▸ **Records for this task**:
◆ ◆ ◆ ◆ ◆

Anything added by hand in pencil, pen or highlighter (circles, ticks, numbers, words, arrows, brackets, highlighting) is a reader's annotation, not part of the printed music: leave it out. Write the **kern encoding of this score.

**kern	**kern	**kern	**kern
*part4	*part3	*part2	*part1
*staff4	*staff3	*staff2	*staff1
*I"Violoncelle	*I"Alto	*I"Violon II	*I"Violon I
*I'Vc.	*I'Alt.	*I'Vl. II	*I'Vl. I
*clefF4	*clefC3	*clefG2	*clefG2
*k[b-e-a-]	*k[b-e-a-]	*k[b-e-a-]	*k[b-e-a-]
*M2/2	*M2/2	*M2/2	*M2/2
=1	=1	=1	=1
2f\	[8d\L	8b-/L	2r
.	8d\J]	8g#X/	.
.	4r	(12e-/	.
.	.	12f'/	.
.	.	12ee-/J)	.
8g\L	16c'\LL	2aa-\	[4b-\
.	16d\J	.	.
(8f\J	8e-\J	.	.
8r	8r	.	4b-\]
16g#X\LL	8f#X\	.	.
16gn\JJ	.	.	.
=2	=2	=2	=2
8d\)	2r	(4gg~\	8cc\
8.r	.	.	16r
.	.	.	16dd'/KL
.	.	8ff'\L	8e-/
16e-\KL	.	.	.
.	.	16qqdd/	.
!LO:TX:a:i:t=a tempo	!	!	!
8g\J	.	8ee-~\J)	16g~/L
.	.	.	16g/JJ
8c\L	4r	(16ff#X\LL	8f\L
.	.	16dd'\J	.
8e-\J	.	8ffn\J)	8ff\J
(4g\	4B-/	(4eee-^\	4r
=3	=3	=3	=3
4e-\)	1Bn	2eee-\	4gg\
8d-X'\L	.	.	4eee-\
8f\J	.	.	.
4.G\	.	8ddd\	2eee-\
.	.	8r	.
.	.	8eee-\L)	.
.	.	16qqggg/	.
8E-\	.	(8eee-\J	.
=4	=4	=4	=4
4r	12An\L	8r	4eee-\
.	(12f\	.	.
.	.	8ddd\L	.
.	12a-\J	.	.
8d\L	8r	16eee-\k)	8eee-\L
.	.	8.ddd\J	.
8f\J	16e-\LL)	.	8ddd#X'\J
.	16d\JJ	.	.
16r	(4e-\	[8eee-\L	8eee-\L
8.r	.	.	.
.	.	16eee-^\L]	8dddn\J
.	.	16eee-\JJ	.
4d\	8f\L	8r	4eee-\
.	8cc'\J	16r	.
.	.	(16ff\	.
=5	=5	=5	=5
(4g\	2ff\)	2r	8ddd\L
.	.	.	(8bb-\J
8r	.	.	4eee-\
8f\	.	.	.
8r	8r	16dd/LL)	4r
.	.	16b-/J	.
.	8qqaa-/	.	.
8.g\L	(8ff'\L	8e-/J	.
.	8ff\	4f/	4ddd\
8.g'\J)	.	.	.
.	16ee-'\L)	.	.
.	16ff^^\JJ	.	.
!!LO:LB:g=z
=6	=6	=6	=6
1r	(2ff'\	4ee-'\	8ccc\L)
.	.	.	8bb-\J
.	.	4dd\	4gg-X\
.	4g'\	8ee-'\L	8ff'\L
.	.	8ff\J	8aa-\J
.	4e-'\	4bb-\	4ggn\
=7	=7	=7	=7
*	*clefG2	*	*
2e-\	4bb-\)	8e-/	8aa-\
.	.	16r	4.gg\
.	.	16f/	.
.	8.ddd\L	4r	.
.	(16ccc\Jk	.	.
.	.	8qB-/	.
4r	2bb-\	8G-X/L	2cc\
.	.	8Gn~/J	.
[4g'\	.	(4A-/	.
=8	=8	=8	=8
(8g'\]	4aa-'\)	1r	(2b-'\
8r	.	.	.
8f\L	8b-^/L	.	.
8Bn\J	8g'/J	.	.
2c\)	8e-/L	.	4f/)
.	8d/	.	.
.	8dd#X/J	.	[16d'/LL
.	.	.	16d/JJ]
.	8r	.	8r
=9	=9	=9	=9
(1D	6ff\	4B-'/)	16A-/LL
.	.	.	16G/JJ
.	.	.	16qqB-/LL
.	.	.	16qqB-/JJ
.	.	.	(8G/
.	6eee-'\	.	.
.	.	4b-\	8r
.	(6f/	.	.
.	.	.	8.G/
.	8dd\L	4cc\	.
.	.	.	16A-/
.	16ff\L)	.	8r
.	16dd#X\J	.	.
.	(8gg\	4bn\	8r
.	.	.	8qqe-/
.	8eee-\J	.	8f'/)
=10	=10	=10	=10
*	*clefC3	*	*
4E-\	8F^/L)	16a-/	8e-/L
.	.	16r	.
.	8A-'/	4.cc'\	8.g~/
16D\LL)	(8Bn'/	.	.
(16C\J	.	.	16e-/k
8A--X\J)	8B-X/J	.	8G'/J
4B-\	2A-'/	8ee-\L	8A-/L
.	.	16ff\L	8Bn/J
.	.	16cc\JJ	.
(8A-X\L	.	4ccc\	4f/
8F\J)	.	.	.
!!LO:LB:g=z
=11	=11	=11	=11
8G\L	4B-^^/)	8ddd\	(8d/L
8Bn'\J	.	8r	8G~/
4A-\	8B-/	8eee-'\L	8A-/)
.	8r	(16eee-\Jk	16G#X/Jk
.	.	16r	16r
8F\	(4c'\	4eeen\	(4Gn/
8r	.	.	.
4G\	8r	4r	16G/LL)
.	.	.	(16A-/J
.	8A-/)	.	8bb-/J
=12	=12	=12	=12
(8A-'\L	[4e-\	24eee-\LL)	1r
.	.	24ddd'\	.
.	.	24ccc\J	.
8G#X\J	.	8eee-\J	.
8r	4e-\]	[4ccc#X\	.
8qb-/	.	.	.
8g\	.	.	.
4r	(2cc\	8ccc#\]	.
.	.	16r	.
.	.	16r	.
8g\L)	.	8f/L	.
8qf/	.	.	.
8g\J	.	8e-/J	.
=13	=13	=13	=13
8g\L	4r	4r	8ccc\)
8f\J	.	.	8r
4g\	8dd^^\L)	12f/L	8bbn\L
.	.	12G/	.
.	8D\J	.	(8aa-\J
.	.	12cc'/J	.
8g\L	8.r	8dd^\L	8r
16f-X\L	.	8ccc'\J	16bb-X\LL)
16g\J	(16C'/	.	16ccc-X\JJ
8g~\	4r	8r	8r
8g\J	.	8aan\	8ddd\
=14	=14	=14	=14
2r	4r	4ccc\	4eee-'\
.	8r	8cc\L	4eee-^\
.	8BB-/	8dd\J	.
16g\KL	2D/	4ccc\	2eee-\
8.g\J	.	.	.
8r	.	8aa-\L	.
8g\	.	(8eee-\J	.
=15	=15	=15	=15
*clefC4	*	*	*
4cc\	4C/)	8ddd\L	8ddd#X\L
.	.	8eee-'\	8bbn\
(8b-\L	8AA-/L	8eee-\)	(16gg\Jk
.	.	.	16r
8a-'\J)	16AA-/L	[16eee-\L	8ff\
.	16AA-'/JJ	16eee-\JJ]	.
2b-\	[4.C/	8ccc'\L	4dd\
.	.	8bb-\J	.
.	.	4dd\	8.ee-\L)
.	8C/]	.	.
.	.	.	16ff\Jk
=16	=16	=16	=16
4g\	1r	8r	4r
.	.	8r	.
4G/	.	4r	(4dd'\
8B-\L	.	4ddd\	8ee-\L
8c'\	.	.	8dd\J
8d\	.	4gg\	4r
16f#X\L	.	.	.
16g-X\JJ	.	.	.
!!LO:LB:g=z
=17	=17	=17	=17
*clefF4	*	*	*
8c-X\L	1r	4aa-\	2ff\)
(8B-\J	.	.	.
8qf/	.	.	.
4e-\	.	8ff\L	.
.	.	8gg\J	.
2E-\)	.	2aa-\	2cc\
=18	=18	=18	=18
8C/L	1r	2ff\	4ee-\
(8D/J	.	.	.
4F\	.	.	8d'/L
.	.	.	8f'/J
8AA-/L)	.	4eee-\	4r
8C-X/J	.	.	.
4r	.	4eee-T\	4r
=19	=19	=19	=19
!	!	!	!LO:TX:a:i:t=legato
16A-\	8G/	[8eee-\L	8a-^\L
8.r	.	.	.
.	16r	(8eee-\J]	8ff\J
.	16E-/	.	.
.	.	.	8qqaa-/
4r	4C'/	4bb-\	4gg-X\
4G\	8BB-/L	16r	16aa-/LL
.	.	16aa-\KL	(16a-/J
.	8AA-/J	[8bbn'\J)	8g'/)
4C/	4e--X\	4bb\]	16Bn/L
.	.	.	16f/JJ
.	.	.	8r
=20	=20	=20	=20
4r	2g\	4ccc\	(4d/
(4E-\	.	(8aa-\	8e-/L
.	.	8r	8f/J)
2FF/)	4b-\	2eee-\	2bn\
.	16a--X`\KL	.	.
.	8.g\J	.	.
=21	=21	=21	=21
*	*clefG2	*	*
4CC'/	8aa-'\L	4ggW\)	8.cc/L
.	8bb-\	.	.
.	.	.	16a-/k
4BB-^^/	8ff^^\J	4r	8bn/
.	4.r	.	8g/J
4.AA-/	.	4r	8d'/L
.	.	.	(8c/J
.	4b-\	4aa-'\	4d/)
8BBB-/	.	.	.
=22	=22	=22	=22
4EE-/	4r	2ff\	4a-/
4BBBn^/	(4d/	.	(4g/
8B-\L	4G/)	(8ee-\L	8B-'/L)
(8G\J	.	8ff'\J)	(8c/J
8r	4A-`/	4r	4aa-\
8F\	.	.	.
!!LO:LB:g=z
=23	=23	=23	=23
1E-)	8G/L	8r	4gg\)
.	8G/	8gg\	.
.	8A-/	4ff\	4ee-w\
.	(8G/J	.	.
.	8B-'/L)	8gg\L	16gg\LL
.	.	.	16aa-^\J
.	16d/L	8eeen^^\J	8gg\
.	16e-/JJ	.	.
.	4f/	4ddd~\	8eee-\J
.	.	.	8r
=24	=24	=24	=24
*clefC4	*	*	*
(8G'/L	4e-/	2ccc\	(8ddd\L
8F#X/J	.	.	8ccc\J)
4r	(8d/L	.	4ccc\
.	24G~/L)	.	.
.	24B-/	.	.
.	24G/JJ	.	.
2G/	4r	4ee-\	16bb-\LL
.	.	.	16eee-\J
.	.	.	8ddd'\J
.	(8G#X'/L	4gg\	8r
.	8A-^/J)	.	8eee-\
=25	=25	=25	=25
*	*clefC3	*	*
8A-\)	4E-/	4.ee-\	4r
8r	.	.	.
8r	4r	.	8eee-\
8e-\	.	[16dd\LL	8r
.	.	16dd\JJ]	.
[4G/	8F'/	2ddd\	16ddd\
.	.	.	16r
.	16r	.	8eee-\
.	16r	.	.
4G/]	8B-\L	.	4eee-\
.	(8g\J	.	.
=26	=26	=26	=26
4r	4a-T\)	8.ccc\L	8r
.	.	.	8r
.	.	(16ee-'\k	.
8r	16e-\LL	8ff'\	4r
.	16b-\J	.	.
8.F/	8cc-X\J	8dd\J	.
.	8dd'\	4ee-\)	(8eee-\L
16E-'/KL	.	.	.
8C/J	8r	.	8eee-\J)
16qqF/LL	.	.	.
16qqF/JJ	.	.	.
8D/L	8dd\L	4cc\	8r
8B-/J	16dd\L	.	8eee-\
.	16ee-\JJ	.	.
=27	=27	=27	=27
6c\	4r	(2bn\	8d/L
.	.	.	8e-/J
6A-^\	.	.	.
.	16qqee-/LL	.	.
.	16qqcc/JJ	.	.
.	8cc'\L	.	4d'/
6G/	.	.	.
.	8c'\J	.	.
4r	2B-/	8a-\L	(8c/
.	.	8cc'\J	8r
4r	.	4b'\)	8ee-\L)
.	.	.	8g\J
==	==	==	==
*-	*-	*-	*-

◆ ◆ ◆ ◆ ◆

▸ **Written problem**:
Which lines of the material above contain the string "kern", with case counting? Gather every such line.

▸ **Solution for this exercise**:
Anything added by hand in pencil, pen or highlighter (circles, ticks, numbers, words, arrows, brackets, highlighting) is a reader's annotation, not part of the printed music: leave it out. Write the **kern encoding of this score.
**kern	**kern	**kern	**kern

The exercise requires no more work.